* Exercise goal *
Only the text belongs in the copy: repeat each record exactly, without pictures.

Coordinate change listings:
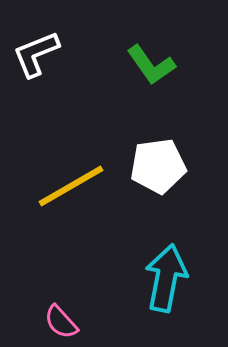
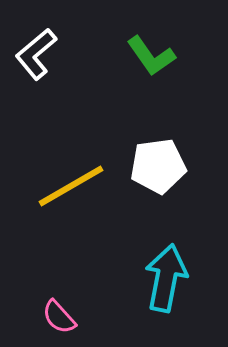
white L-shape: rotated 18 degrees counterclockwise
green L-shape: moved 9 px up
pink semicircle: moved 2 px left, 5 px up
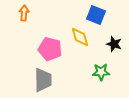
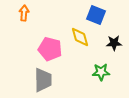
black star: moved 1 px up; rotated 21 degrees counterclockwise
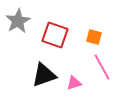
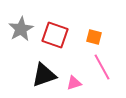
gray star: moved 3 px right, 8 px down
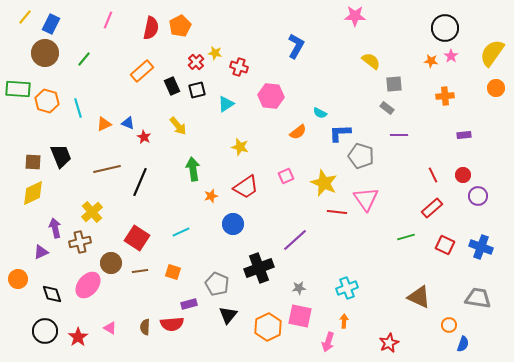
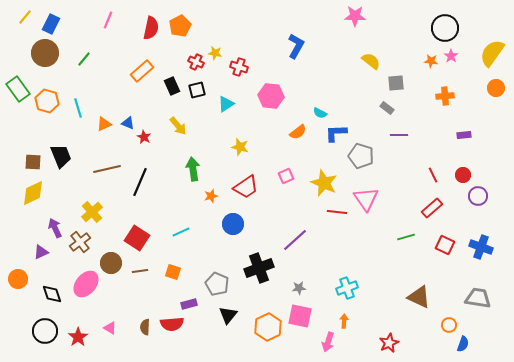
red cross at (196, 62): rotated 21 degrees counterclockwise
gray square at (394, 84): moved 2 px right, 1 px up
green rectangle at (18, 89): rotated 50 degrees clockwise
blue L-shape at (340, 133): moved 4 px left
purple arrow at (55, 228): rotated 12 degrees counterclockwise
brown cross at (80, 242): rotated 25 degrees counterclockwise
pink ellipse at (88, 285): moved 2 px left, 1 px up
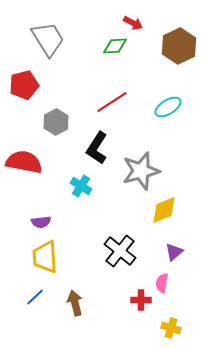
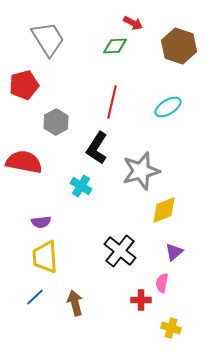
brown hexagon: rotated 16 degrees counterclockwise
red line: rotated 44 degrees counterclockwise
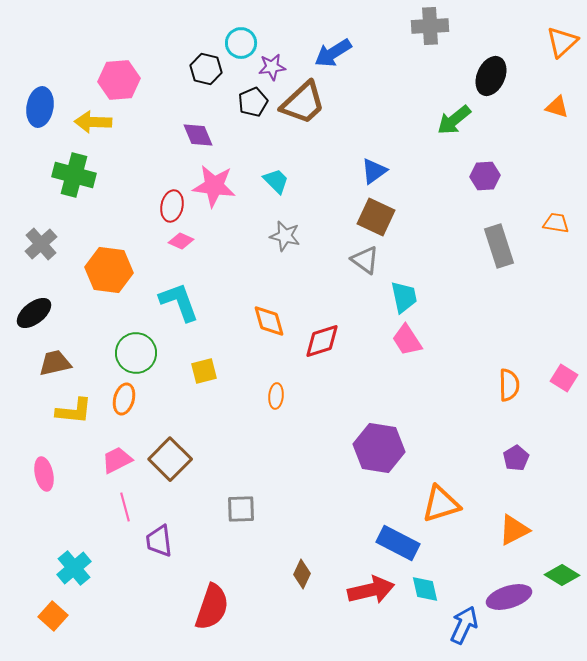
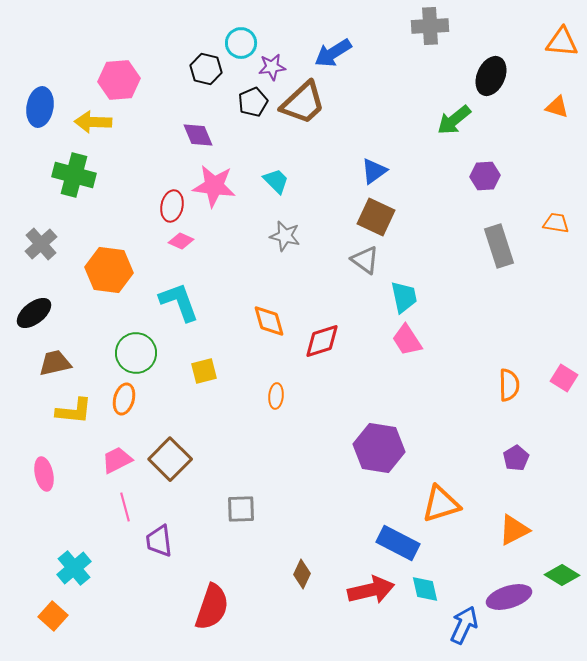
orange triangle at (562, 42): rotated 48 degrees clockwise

* Solution to this exercise *
white L-shape: rotated 18 degrees counterclockwise
green L-shape: moved 9 px up
pink semicircle: moved 2 px left, 5 px up
black star: moved 1 px up; rotated 21 degrees counterclockwise
gray star: moved 3 px right, 8 px down
red cross at (196, 62): rotated 21 degrees counterclockwise
gray square at (394, 84): moved 2 px right, 1 px up
green rectangle at (18, 89): rotated 50 degrees clockwise
blue L-shape at (340, 133): moved 4 px left
purple arrow at (55, 228): rotated 12 degrees counterclockwise
brown cross at (80, 242): rotated 25 degrees counterclockwise
pink ellipse at (88, 285): moved 2 px left, 1 px up
brown hexagon: rotated 16 degrees counterclockwise
red line: rotated 44 degrees counterclockwise
orange triangle at (562, 42): rotated 48 degrees clockwise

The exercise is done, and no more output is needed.